Task directions >> Reproduce the records below exactly, leaving their images out.

Information given >>
== Segment start ==
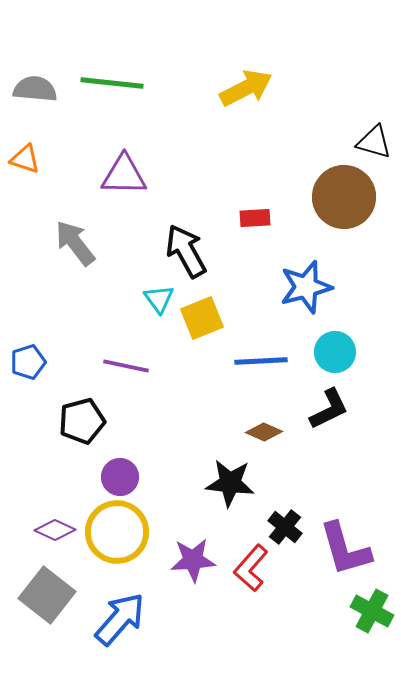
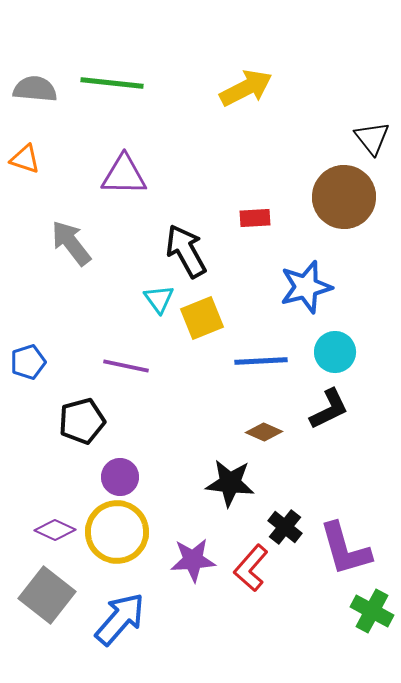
black triangle: moved 2 px left, 4 px up; rotated 36 degrees clockwise
gray arrow: moved 4 px left
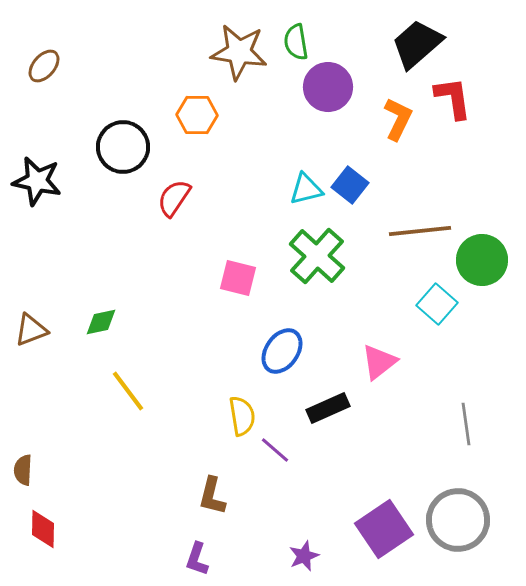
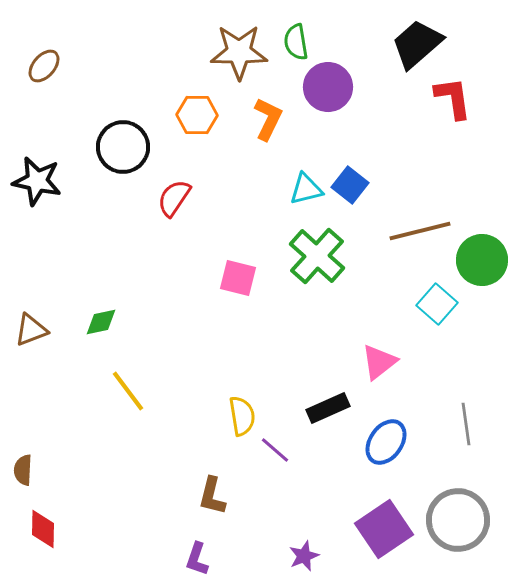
brown star: rotated 8 degrees counterclockwise
orange L-shape: moved 130 px left
brown line: rotated 8 degrees counterclockwise
blue ellipse: moved 104 px right, 91 px down
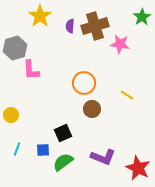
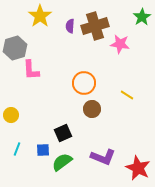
green semicircle: moved 1 px left
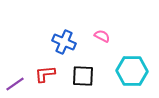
== Segment end ==
Reply to the task >>
black triangle: moved 2 px left, 4 px up; rotated 36 degrees clockwise
gray arrow: moved 4 px left
brown star: rotated 8 degrees counterclockwise
orange L-shape: moved 130 px left
brown line: rotated 8 degrees counterclockwise
blue ellipse: moved 104 px right, 91 px down
green semicircle: moved 1 px left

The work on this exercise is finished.